Task input →
• • • • • • •

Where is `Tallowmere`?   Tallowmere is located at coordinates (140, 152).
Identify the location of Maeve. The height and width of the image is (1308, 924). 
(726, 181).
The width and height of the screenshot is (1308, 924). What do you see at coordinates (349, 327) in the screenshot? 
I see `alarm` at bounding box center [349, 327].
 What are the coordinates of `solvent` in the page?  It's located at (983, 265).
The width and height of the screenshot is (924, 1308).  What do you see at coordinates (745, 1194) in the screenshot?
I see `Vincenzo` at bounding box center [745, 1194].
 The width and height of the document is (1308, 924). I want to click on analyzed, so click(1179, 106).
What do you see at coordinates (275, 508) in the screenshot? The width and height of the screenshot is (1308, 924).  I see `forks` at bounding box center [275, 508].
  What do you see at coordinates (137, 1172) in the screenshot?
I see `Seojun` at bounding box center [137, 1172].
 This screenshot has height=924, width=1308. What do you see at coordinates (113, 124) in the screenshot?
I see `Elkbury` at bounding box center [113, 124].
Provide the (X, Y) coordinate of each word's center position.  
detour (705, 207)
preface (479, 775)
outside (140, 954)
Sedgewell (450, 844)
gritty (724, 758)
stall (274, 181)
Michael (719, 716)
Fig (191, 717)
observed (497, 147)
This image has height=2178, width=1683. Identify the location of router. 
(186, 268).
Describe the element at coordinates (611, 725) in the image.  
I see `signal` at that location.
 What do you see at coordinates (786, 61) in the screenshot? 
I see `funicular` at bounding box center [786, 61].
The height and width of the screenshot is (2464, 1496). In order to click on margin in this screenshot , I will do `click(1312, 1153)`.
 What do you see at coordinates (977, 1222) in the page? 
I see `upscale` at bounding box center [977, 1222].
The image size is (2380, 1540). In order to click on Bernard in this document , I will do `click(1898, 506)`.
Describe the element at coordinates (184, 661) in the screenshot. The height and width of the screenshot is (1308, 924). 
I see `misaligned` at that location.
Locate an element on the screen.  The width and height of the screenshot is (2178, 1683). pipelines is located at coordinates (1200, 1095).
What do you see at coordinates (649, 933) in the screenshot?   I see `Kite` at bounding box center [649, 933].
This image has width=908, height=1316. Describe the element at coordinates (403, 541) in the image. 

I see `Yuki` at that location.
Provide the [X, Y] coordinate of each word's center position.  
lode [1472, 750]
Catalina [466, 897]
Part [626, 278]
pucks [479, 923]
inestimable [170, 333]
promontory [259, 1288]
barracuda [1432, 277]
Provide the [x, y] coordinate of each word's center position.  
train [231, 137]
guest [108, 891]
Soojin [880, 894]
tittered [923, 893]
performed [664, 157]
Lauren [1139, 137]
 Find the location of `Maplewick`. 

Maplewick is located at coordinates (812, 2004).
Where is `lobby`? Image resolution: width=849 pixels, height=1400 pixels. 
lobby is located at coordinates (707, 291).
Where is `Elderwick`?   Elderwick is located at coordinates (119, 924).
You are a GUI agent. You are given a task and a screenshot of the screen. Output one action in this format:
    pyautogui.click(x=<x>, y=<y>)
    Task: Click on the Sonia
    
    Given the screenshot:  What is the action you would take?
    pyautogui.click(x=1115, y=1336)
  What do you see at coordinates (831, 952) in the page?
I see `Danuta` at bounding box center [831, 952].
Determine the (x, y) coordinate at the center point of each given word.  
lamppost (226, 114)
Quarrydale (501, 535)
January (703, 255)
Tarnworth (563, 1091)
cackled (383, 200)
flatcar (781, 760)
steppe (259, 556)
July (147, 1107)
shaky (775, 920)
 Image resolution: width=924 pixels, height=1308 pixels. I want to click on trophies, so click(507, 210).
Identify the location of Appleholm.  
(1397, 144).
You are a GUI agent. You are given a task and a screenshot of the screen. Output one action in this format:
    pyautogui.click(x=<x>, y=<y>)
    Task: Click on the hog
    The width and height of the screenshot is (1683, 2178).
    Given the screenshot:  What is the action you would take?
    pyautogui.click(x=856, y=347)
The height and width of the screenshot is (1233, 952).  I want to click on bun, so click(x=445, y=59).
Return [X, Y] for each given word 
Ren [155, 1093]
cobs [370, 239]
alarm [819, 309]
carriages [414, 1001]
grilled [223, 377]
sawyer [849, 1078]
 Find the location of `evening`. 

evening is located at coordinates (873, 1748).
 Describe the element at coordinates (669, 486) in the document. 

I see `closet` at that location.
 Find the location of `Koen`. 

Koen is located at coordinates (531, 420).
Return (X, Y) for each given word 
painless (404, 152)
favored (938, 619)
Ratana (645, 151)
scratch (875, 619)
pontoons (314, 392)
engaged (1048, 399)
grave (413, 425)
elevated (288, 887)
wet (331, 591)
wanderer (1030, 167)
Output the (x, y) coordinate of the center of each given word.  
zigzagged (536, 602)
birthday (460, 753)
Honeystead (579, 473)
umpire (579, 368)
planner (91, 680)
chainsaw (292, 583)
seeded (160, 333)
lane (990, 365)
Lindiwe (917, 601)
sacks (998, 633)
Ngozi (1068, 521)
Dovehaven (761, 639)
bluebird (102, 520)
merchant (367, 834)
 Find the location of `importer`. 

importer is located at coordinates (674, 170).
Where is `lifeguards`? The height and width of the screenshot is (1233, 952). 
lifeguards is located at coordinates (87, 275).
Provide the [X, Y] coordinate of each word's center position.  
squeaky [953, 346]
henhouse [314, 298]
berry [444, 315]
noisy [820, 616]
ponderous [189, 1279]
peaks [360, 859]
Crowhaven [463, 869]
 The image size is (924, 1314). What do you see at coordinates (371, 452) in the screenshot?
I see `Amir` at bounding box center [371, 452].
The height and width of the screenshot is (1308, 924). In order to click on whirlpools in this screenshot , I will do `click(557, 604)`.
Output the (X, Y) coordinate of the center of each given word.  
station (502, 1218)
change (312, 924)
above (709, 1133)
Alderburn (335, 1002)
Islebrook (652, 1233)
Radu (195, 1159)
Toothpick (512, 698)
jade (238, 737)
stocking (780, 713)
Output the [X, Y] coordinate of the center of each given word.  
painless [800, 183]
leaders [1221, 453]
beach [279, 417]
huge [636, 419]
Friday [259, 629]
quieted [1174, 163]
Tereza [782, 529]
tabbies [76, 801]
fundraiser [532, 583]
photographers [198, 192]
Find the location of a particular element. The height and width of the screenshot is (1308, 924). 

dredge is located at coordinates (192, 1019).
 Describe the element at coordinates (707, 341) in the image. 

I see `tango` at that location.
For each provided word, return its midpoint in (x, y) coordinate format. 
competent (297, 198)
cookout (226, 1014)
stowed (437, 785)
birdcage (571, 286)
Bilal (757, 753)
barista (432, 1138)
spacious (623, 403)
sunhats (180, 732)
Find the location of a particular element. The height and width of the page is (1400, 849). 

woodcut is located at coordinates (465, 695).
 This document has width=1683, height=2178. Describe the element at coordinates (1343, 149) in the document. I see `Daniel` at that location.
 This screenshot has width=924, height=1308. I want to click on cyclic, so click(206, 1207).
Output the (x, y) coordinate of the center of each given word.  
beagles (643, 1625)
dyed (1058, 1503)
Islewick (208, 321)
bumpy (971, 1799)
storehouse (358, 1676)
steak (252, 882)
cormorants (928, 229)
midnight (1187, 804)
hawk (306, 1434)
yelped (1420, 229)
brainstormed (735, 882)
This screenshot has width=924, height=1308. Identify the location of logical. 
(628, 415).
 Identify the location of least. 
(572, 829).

• • • • • • •

Given task → Copy out, word for word, the part of the entries above that opens with the line containing "gritty (724, 758)" and closes with the line containing "coordinates (119, 924).", both of those lines included.

Full solution →
gritty (724, 758)
stall (274, 181)
Michael (719, 716)
Fig (191, 717)
observed (497, 147)
This image has height=2178, width=1683. Identify the location of router. 
(186, 268).
Describe the element at coordinates (611, 725) in the image.  
I see `signal` at that location.
 What do you see at coordinates (786, 61) in the screenshot? 
I see `funicular` at bounding box center [786, 61].
The height and width of the screenshot is (2464, 1496). In order to click on margin in this screenshot , I will do `click(1312, 1153)`.
 What do you see at coordinates (977, 1222) in the page? 
I see `upscale` at bounding box center [977, 1222].
The image size is (2380, 1540). In order to click on Bernard in this document , I will do `click(1898, 506)`.
Describe the element at coordinates (184, 661) in the screenshot. The height and width of the screenshot is (1308, 924). 
I see `misaligned` at that location.
Locate an element on the screen.  The width and height of the screenshot is (2178, 1683). pipelines is located at coordinates (1200, 1095).
What do you see at coordinates (649, 933) in the screenshot?   I see `Kite` at bounding box center [649, 933].
This image has width=908, height=1316. Describe the element at coordinates (403, 541) in the image. 

I see `Yuki` at that location.
Provide the [X, Y] coordinate of each word's center position.  
lode [1472, 750]
Catalina [466, 897]
Part [626, 278]
pucks [479, 923]
inestimable [170, 333]
promontory [259, 1288]
barracuda [1432, 277]
Provide the [x, y] coordinate of each word's center position.  
train [231, 137]
guest [108, 891]
Soojin [880, 894]
tittered [923, 893]
performed [664, 157]
Lauren [1139, 137]
 Find the location of `Maplewick`. 

Maplewick is located at coordinates (812, 2004).
Where is `lobby`? Image resolution: width=849 pixels, height=1400 pixels. 
lobby is located at coordinates (707, 291).
Where is `Elderwick`?   Elderwick is located at coordinates (119, 924).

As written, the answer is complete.